- Source data
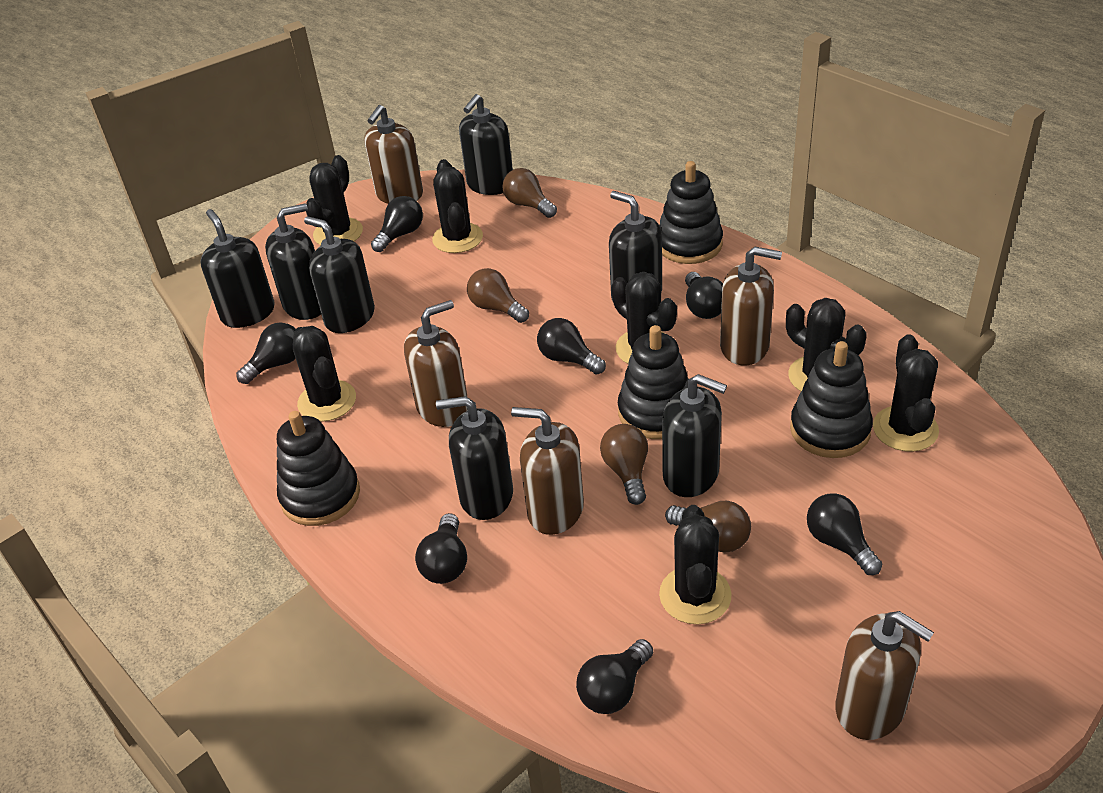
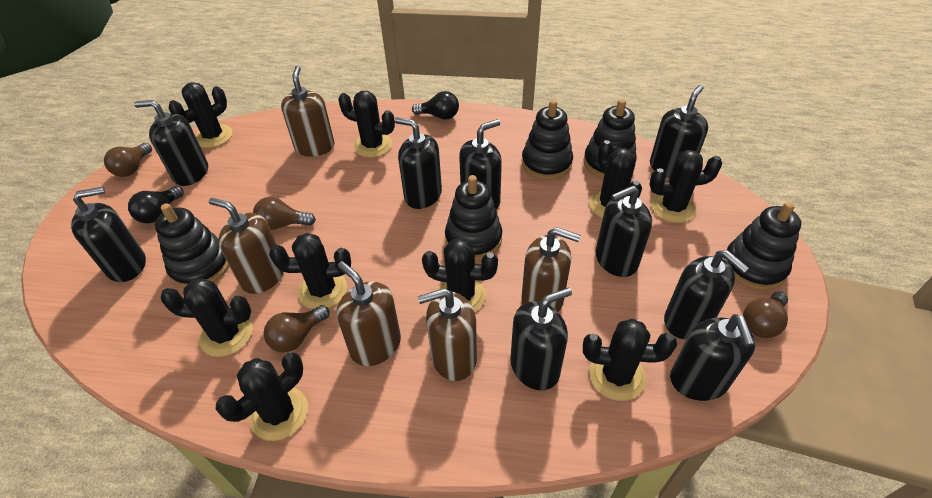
black cactus: 7 -> 9
black light bulb: 7 -> 2
black soap dispenser: 7 -> 9
black stacking toy: 4 -> 5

- Exercise directions
Each line of the listing is to be retyped exactly, and its pictures are to be dropped.

- Output for this exercise
black cactus: 7 -> 9
black light bulb: 7 -> 2
black soap dispenser: 7 -> 9
black stacking toy: 4 -> 5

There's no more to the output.